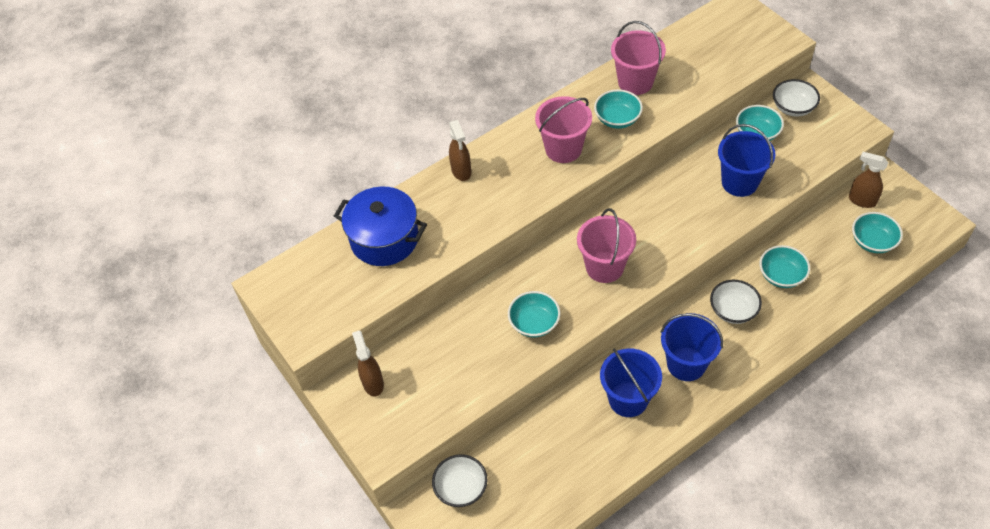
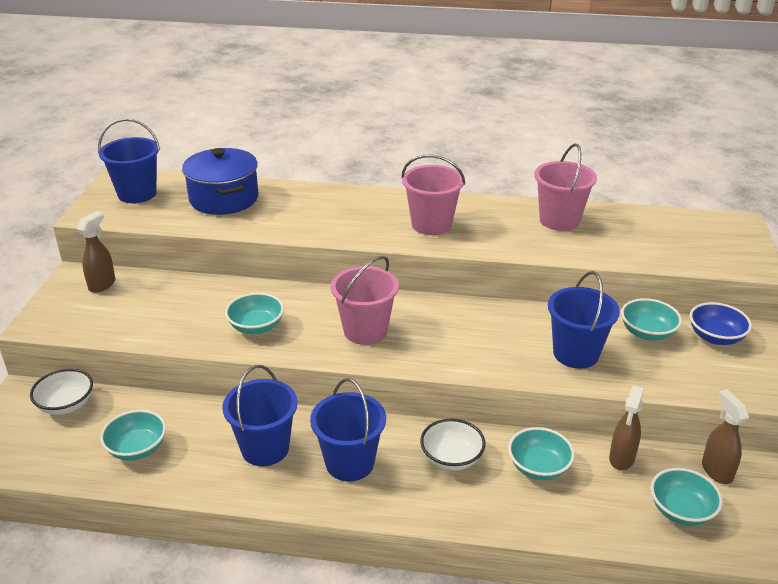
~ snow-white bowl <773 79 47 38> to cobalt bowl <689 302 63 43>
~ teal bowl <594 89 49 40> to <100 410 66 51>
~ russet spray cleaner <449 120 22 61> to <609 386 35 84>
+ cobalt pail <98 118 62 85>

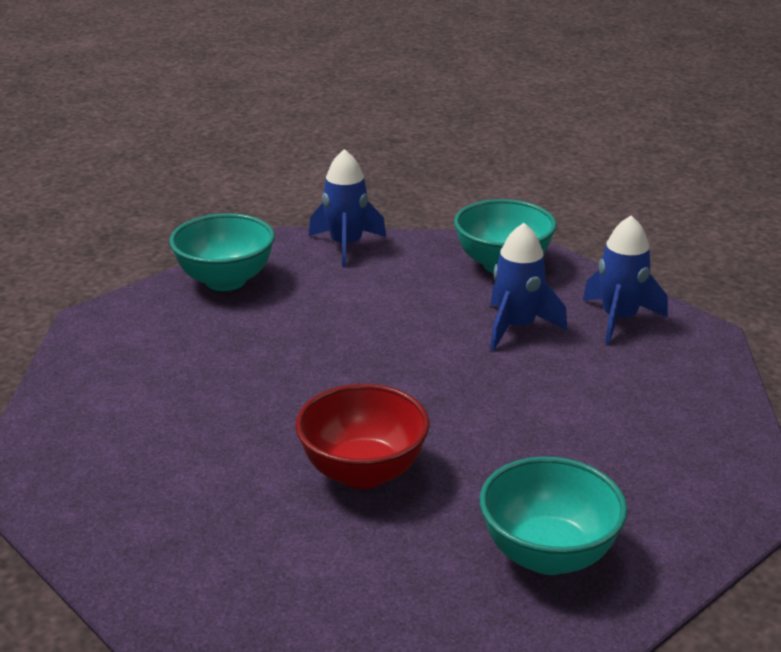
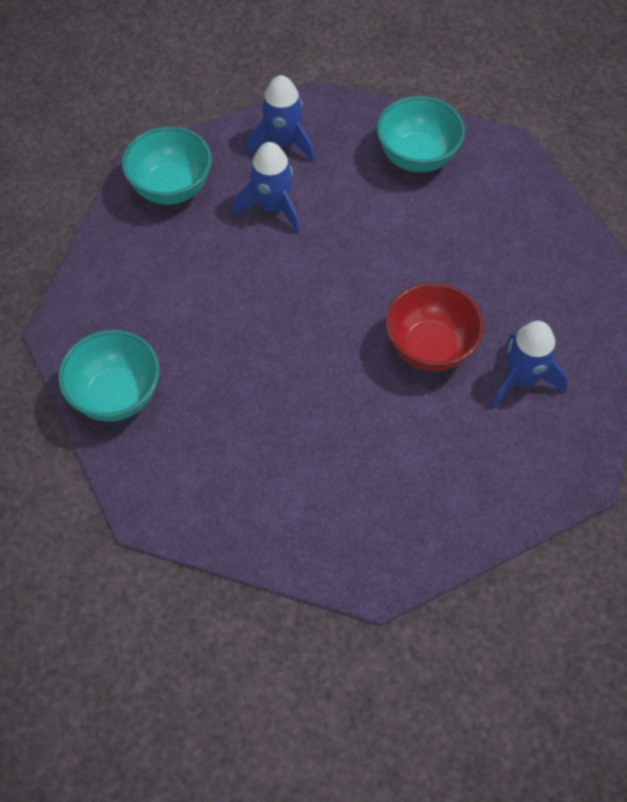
~ cobalt toy rocket <309 149 77 118> to <492 321 76 86>
~ teal bowl <480 456 147 119> to <377 96 88 76>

───

WHAT THIS TASK INVOLVES – Excluding pictures, copy exactly the lines from the line containing "<609 386 35 84>" through the last line of the data, inclusive.

THE COMPLETED TASK –
~ russet spray cleaner <449 120 22 61> to <609 386 35 84>
+ cobalt pail <98 118 62 85>

~ cobalt toy rocket <309 149 77 118> to <492 321 76 86>
~ teal bowl <480 456 147 119> to <377 96 88 76>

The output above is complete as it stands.